What to work on: What lines in the records below contain the string "lila"? Copy every one.
Data provided: Begin
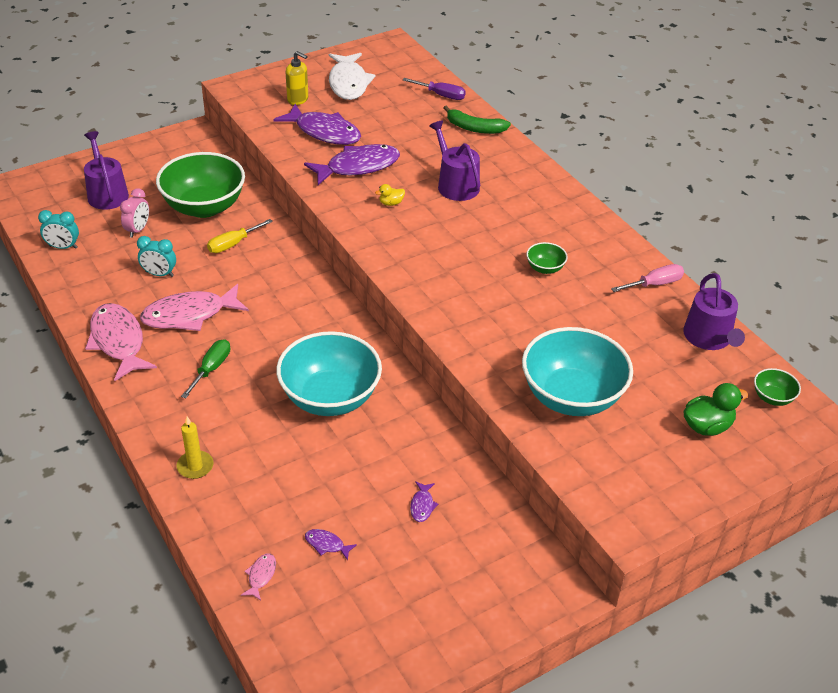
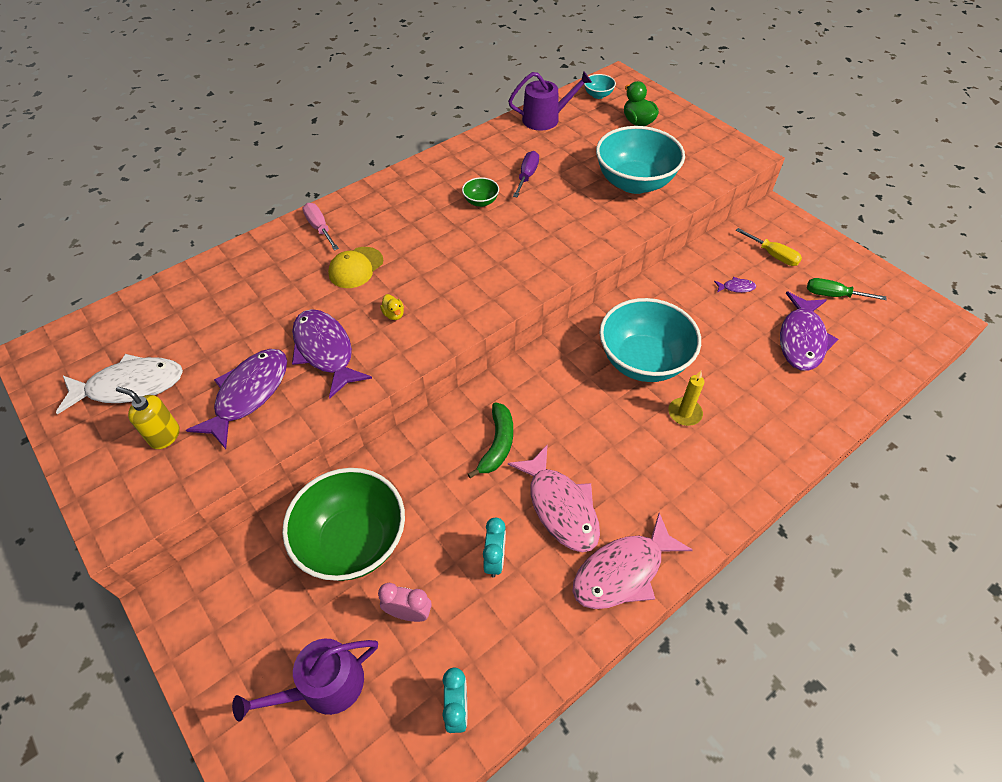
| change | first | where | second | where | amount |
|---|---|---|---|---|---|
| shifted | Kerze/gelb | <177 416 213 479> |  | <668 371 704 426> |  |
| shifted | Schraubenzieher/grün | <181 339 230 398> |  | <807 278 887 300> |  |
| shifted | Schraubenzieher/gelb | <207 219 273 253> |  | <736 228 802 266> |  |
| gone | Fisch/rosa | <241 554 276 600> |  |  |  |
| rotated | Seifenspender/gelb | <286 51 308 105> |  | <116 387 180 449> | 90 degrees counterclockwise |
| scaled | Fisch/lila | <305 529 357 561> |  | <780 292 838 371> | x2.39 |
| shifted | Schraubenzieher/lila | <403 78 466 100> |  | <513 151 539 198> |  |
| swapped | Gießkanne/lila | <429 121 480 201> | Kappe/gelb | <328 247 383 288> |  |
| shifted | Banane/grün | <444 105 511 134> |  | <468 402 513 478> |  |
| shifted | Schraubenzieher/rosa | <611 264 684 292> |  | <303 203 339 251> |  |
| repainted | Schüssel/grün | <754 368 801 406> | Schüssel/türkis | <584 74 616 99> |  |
Data provided: End
Answer space:
| scaled | Fisch/lila | <305 529 357 561> |  | <780 292 838 371> | x2.39 |
| shifted | Schraubenzieher/lila | <403 78 466 100> |  | <513 151 539 198> |  |
| swapped | Gießkanne/lila | <429 121 480 201> | Kappe/gelb | <328 247 383 288> |  |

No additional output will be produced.